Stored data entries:

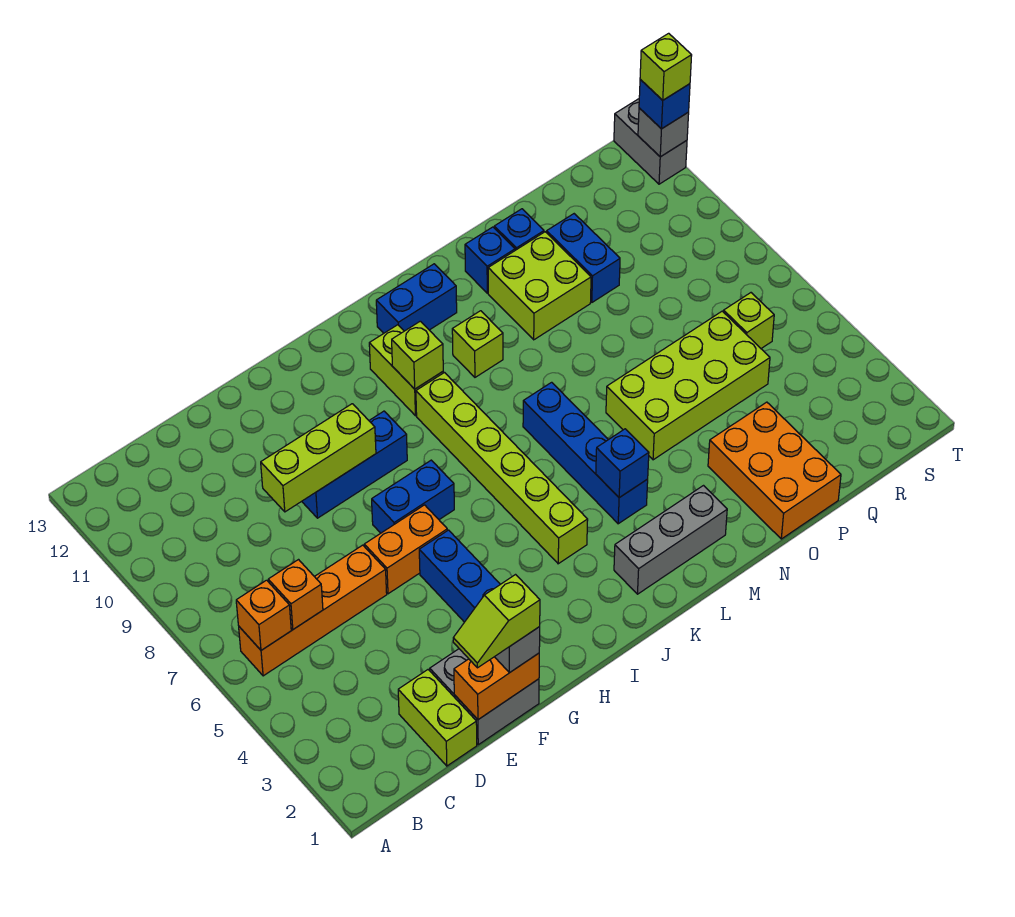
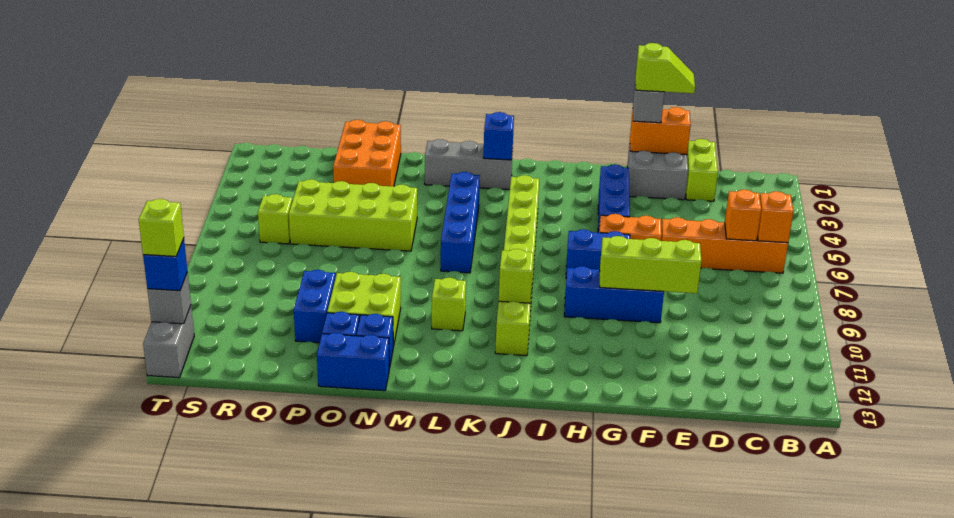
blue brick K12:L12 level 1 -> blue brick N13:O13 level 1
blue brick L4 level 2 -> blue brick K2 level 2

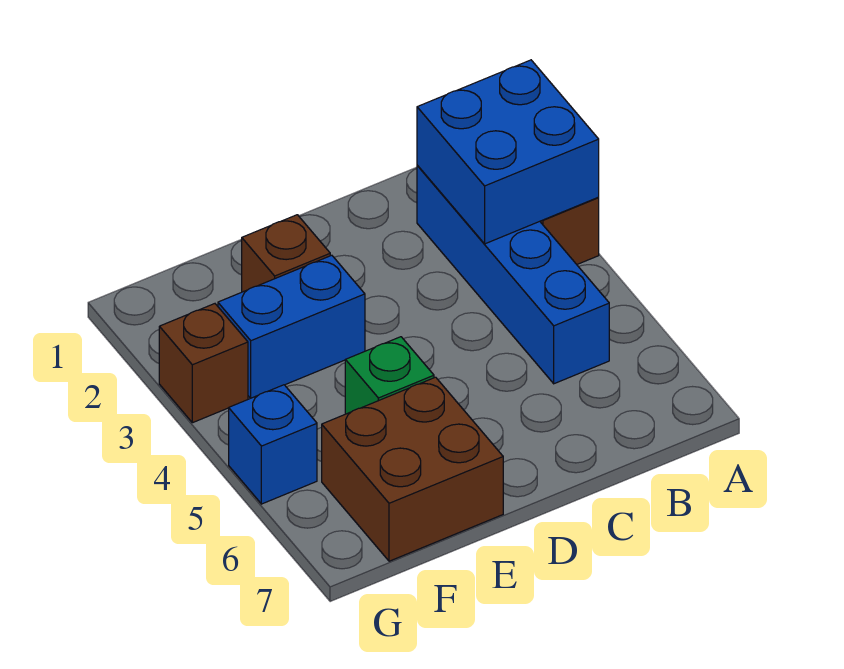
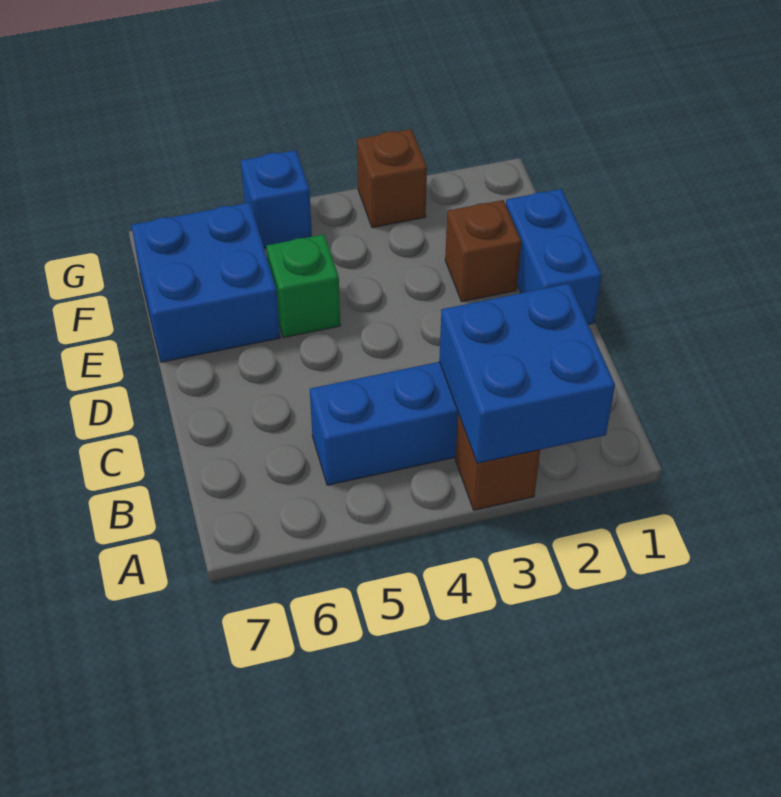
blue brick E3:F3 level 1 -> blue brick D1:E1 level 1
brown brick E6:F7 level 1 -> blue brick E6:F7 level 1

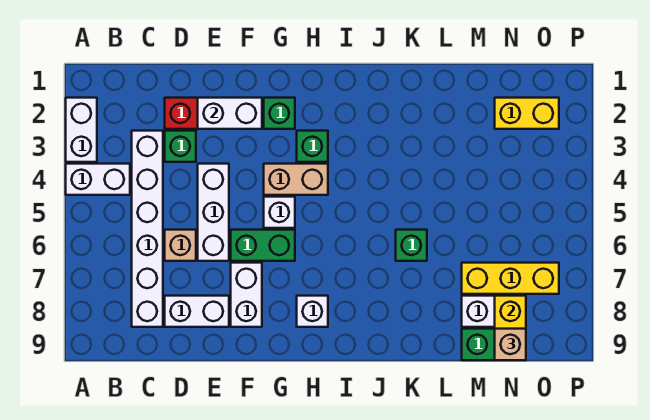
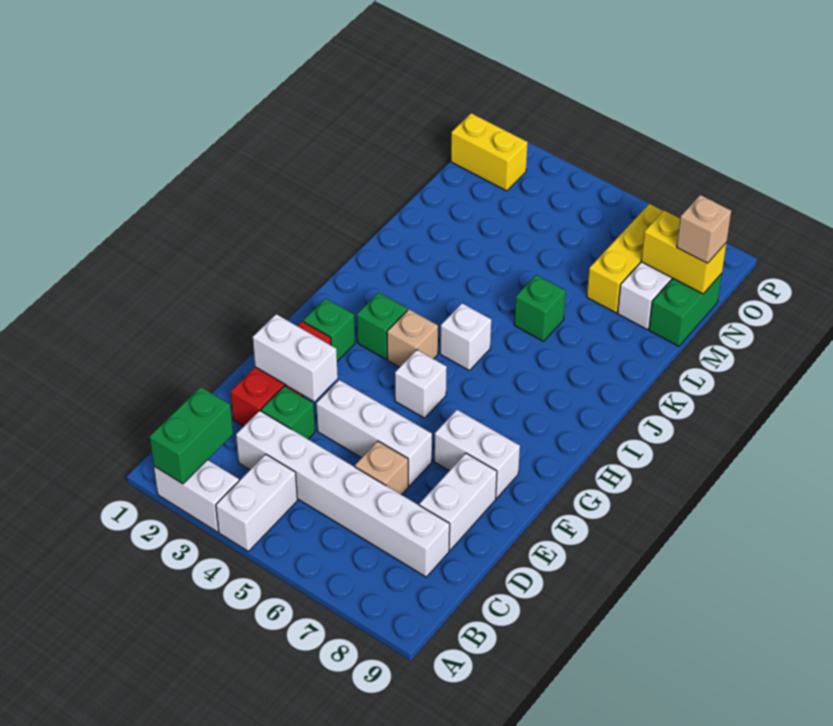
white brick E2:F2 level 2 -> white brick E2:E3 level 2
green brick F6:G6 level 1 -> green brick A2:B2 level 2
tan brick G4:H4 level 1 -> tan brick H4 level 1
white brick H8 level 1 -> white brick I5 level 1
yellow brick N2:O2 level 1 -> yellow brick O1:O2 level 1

## Exercise prompt
Starting at the line that contains "white brick E2:F2", copy every line down to the last line of the records above, exactly as written.

## Solution to this exercise
white brick E2:F2 level 2 -> white brick E2:E3 level 2
green brick F6:G6 level 1 -> green brick A2:B2 level 2
tan brick G4:H4 level 1 -> tan brick H4 level 1
white brick H8 level 1 -> white brick I5 level 1
yellow brick N2:O2 level 1 -> yellow brick O1:O2 level 1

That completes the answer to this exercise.